Task instructions ▸ Search the records for "purple" and copy each line that holds it.

Supplied material: Begin

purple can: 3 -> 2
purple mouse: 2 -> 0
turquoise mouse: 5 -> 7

Supplied material: End
Supplied material: Begin

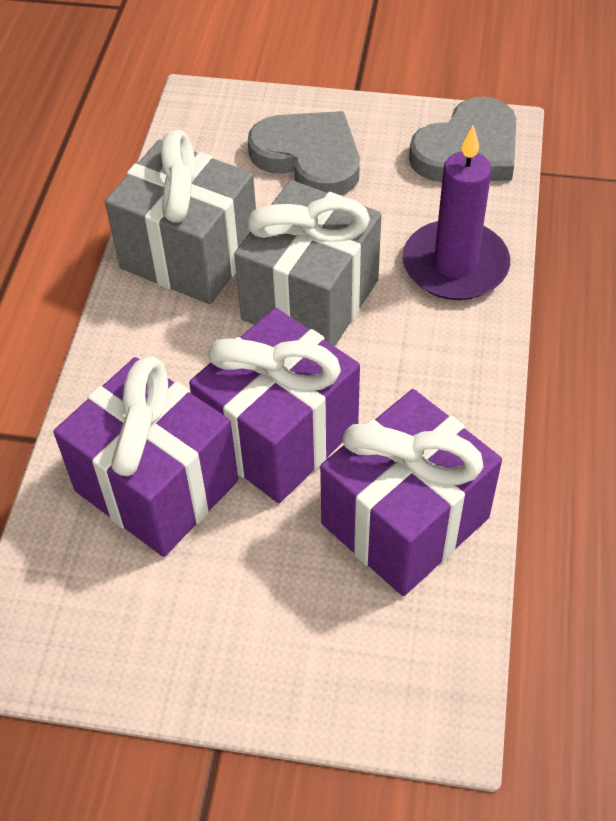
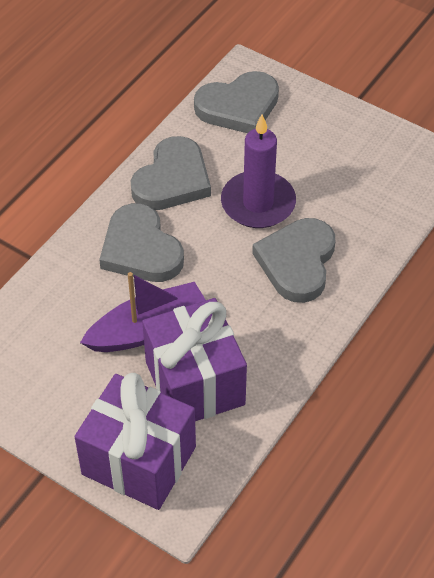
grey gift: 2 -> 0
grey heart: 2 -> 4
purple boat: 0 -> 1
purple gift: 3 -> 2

Supplied material: End

Solution to the problem ▸
purple can: 3 -> 2
purple mouse: 2 -> 0
purple boat: 0 -> 1
purple gift: 3 -> 2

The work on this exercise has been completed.